-------- Information supplied

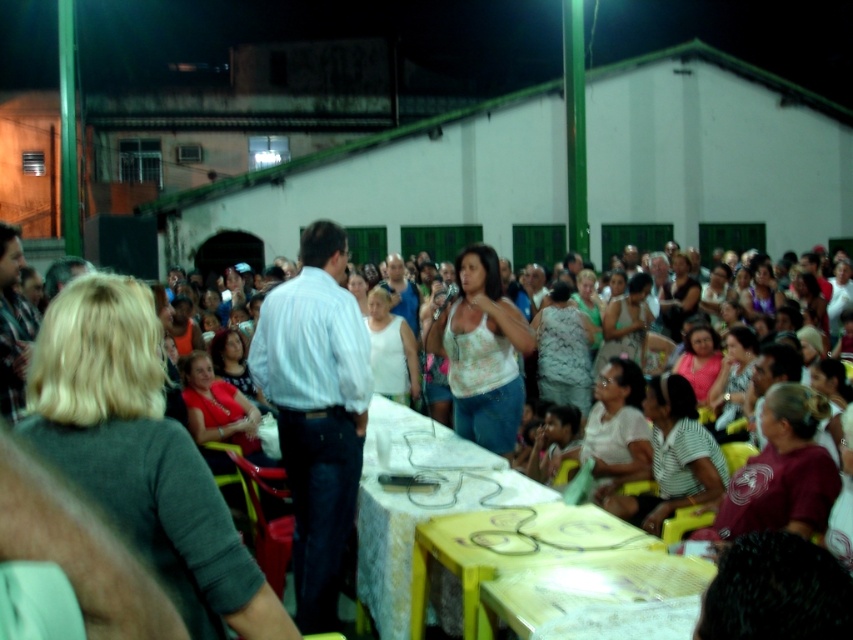
Is white cotton shirt at center closer to camera compared to yellow glossy table at center?

Yes, it is.

Is point (51, 388) farther from viewer compared to point (543, 513)?

No, (51, 388) is in front of (543, 513).

Between point (68, 305) and point (511, 545), which one is positioned behind?

Positioned behind is point (511, 545).

The image size is (853, 640). Identify the location of white cotton shirt at center. (141, 456).

Between point (289, 467) and point (659, 577), which one is positioned in front?

Point (659, 577)

The width and height of the screenshot is (853, 640). Identify the location of white shirt at center. (316, 412).

Can you confirm if yellow plastic table at center is taller than wooden table at lower center?

Indeed, yellow plastic table at center has a greater height compared to wooden table at lower center.

Who is lower down, yellow plastic table at center or wooden table at lower center?

wooden table at lower center is below.

Where is `yellow plastic table at center`? The height and width of the screenshot is (640, 853). yellow plastic table at center is located at coordinates (419, 502).

You are a GUI agent. You are given a task and a screenshot of the screen. Output one action in this format:
    pyautogui.click(x=<x>, y=<y>)
    Task: Click on the yellow plastic table at center
    The image size is (853, 640).
    Given the screenshot: What is the action you would take?
    pyautogui.click(x=419, y=502)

----------------

● **What needs to be done**: Retype every row above word for word, leaving out the pictures.

● **Output for this exercise**:
Is white cotton shirt at center closer to camera compared to yellow glossy table at center?

Yes, it is.

Is point (51, 388) farther from viewer compared to point (543, 513)?

No, (51, 388) is in front of (543, 513).

Between point (68, 305) and point (511, 545), which one is positioned behind?

Positioned behind is point (511, 545).

The image size is (853, 640). Identify the location of white cotton shirt at center. (141, 456).

Between point (289, 467) and point (659, 577), which one is positioned in front?

Point (659, 577)

The width and height of the screenshot is (853, 640). Identify the location of white shirt at center. (316, 412).

Can you confirm if yellow plastic table at center is taller than wooden table at lower center?

Indeed, yellow plastic table at center has a greater height compared to wooden table at lower center.

Who is lower down, yellow plastic table at center or wooden table at lower center?

wooden table at lower center is below.

Where is `yellow plastic table at center`? The height and width of the screenshot is (640, 853). yellow plastic table at center is located at coordinates (419, 502).

You are a GUI agent. You are given a task and a screenshot of the screen. Output one action in this format:
    pyautogui.click(x=<x>, y=<y>)
    Task: Click on the yellow plastic table at center
    The image size is (853, 640).
    Given the screenshot: What is the action you would take?
    pyautogui.click(x=419, y=502)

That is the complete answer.